Problem requirements: In the listing beneath this line, copy exactly the lines starting with the one containing "turquoise car: [223,423,295,519]" and going on through the one containing "yellow apple: [424,313,491,378]".

Data excerpts:
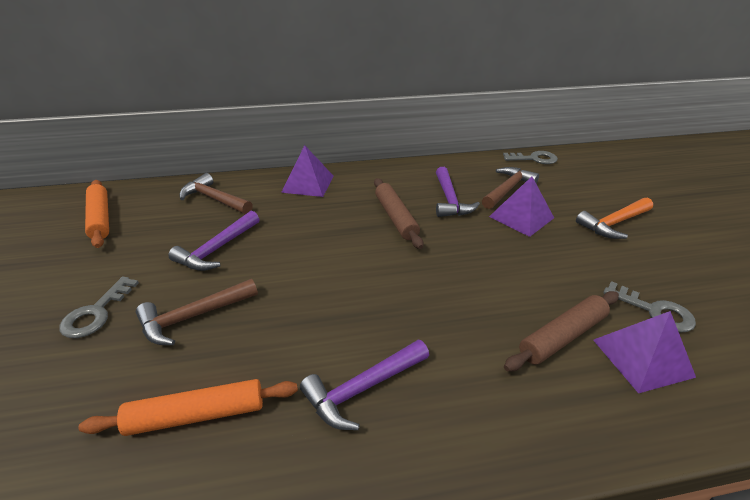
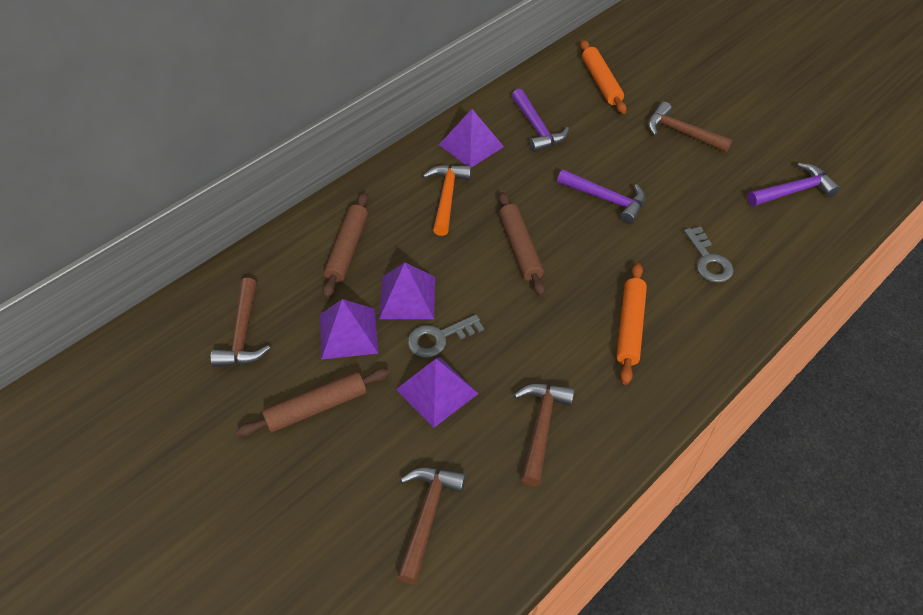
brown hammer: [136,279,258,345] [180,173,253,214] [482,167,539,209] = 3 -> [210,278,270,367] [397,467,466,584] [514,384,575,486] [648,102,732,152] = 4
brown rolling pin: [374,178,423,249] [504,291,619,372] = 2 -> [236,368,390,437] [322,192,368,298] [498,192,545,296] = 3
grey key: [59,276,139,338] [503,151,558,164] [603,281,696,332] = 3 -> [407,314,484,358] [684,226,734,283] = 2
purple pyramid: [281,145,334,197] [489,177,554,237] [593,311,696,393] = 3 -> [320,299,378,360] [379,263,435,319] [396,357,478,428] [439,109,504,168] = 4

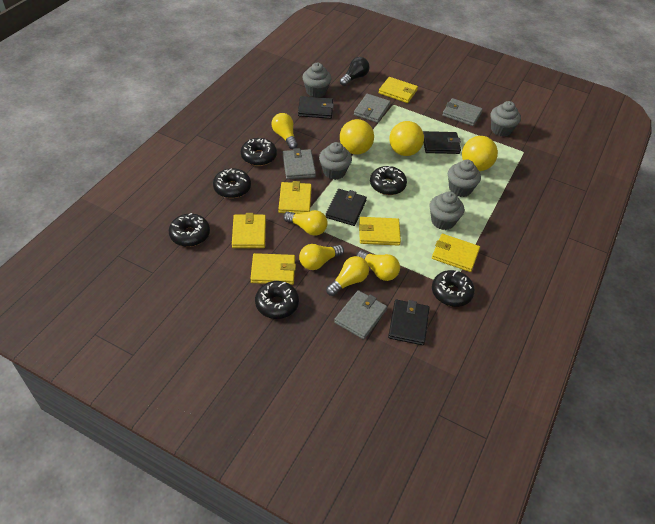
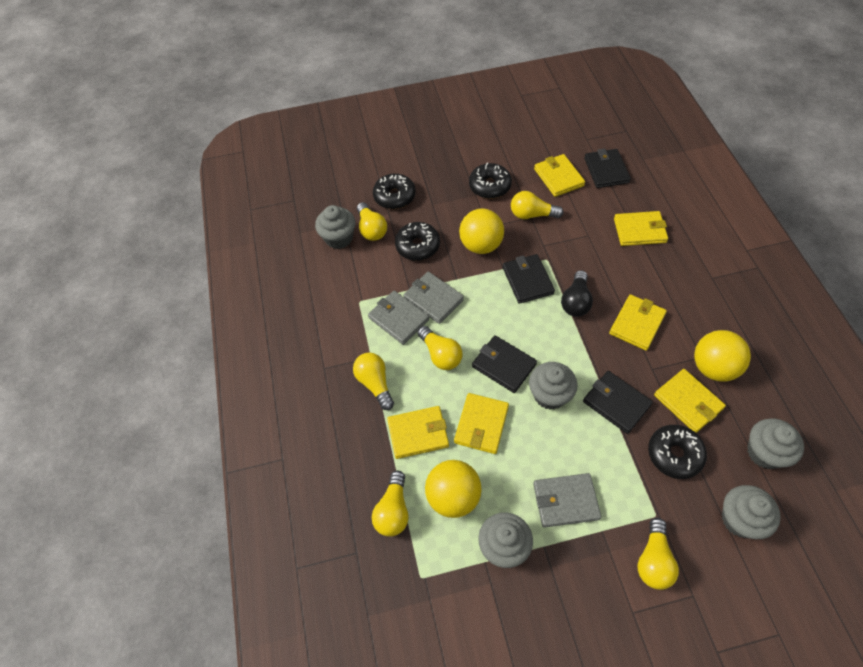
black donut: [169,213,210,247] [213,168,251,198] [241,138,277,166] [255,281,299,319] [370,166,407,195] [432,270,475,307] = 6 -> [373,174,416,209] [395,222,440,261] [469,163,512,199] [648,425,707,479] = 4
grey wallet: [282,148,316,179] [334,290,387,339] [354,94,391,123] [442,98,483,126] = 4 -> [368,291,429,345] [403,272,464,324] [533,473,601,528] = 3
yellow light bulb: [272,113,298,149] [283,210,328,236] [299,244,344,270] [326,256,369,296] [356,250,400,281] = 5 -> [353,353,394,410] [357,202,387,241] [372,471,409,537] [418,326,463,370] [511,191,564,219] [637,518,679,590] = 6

--

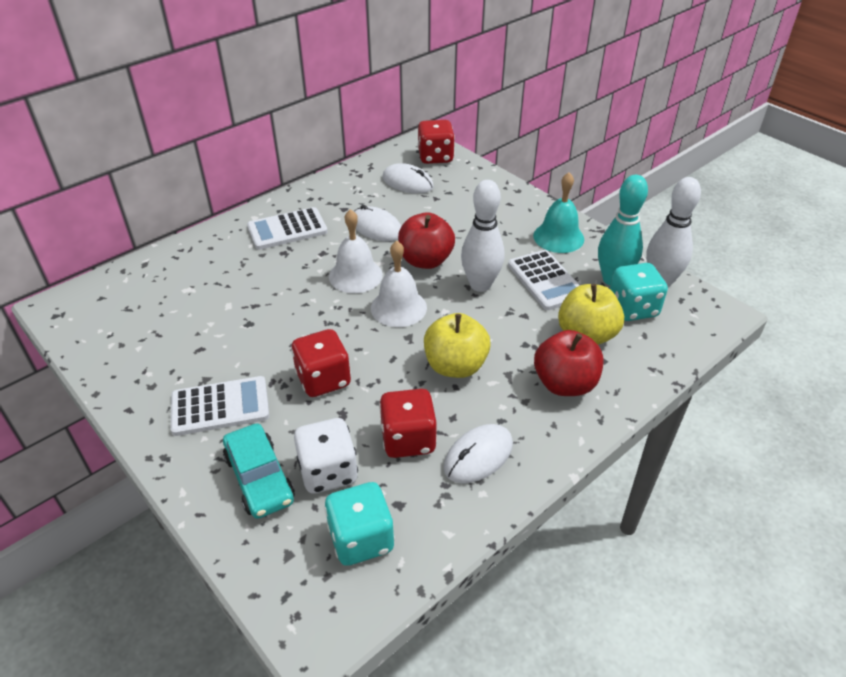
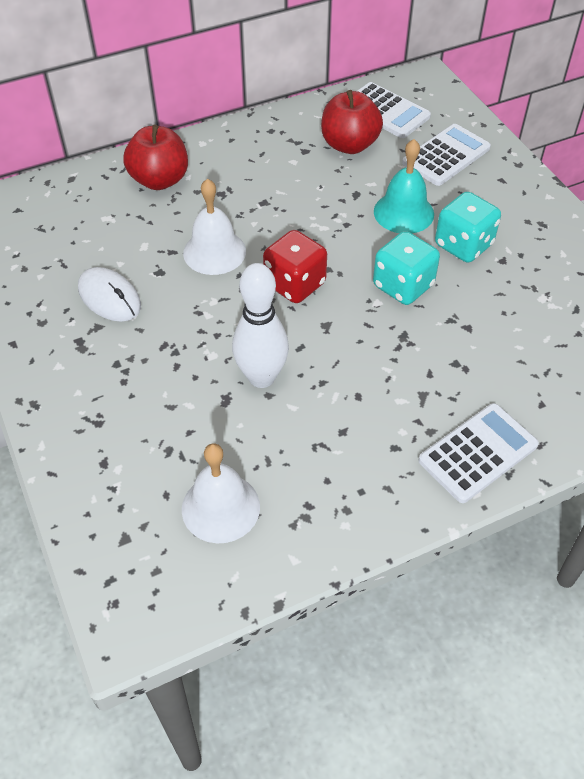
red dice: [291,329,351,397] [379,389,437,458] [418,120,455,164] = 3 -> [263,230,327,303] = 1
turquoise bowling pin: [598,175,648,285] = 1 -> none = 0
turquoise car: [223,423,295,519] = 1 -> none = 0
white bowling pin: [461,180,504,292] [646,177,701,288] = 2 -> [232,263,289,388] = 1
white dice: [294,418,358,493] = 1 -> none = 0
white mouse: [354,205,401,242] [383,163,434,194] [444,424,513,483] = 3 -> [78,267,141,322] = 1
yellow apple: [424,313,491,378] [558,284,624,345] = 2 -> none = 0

Exercise output:
turquoise car: [223,423,295,519] = 1 -> none = 0
white bowling pin: [461,180,504,292] [646,177,701,288] = 2 -> [232,263,289,388] = 1
white dice: [294,418,358,493] = 1 -> none = 0
white mouse: [354,205,401,242] [383,163,434,194] [444,424,513,483] = 3 -> [78,267,141,322] = 1
yellow apple: [424,313,491,378] [558,284,624,345] = 2 -> none = 0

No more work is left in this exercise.